Try it → An exact transcription of all the records below is required, without any images.

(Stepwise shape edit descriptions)
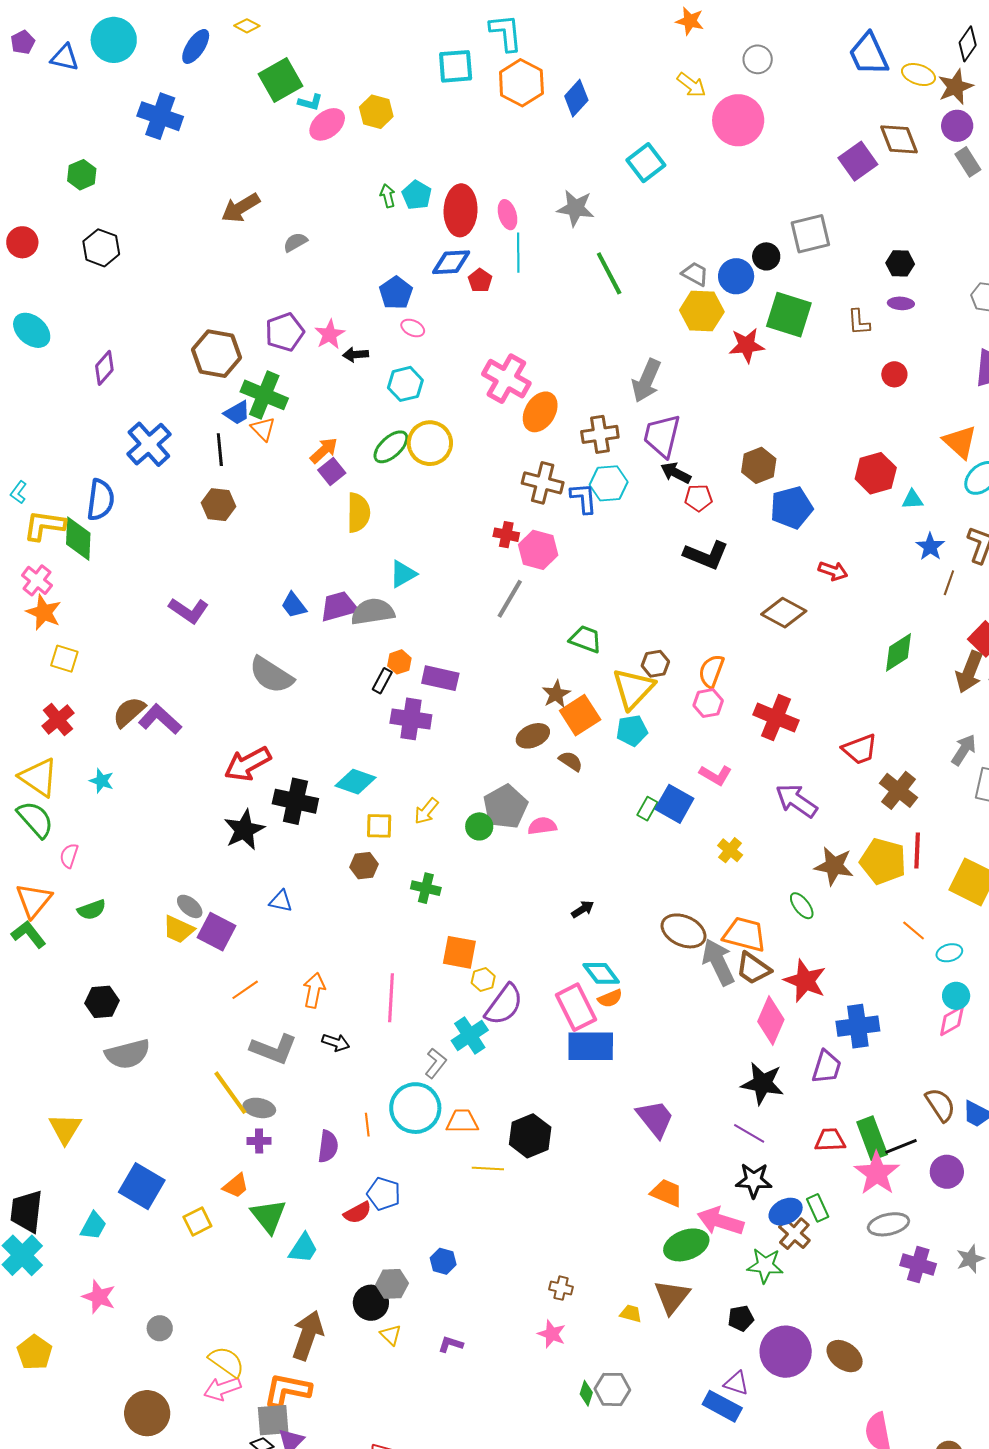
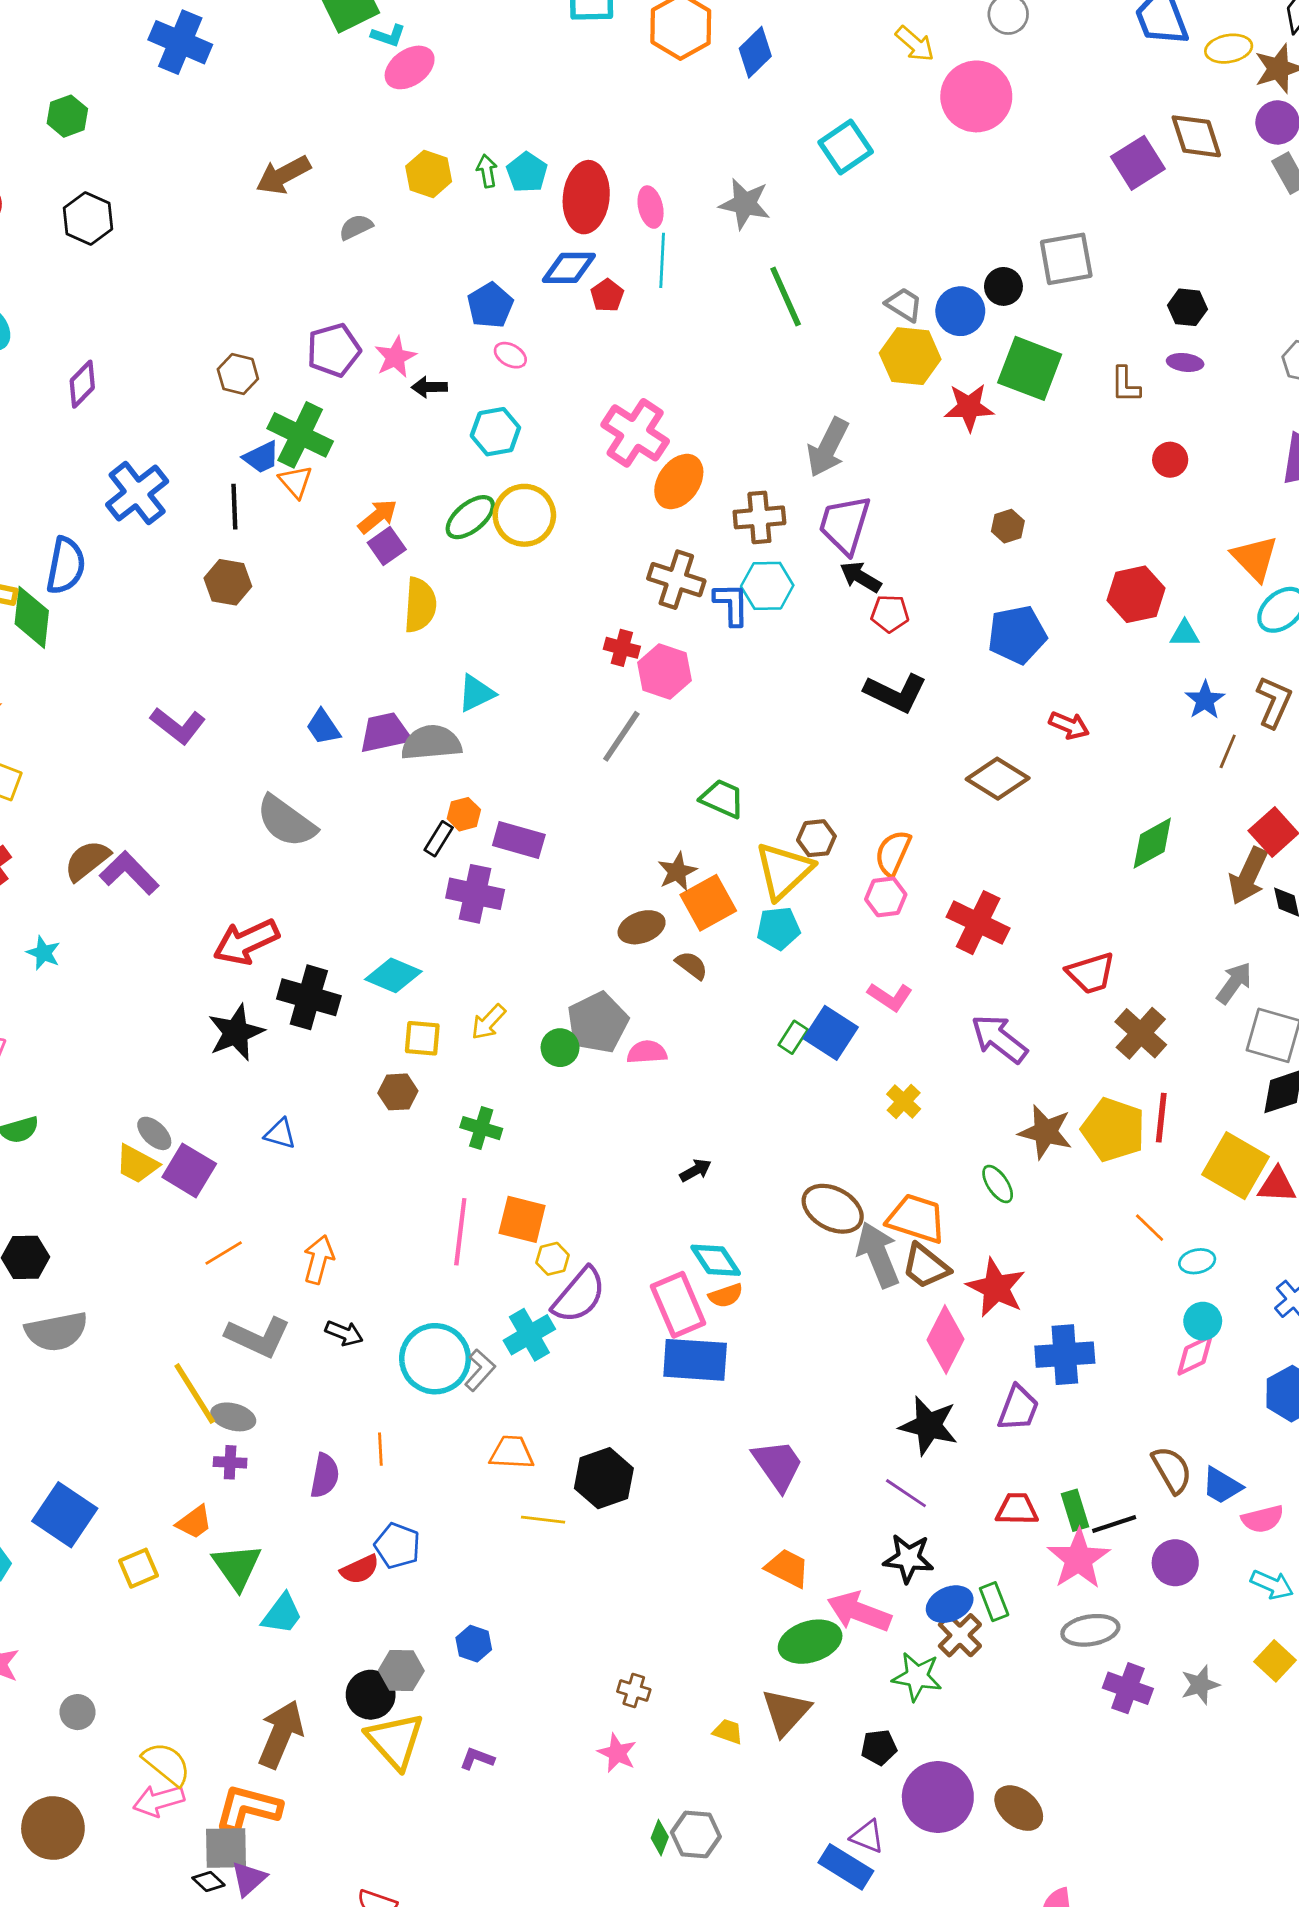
yellow ellipse: (918, 75) -> (1229, 49), turned -32
yellow hexagon: (376, 112) -> (429, 174), moved
brown hexagon: (217, 354) -> (238, 374), size x0.6
brown hexagon: (759, 465) -> (1008, 526), moved, size x0.7
pink line: (391, 998) -> (460, 1232), moved
cyan circle: (415, 1108) -> (435, 1359), moved
green rectangle: (872, 1138) -> (1075, 1510), size x0.7
yellow triangle: (391, 1335) -> (395, 1741), size x2.0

Written response →
yellow ellipse: (918, 75) -> (1229, 49), turned -32
yellow hexagon: (376, 112) -> (429, 174), moved
brown hexagon: (217, 354) -> (238, 374), size x0.6
brown hexagon: (759, 465) -> (1008, 526), moved, size x0.7
pink line: (391, 998) -> (460, 1232), moved
cyan circle: (415, 1108) -> (435, 1359), moved
green rectangle: (872, 1138) -> (1075, 1510), size x0.7
yellow triangle: (391, 1335) -> (395, 1741), size x2.0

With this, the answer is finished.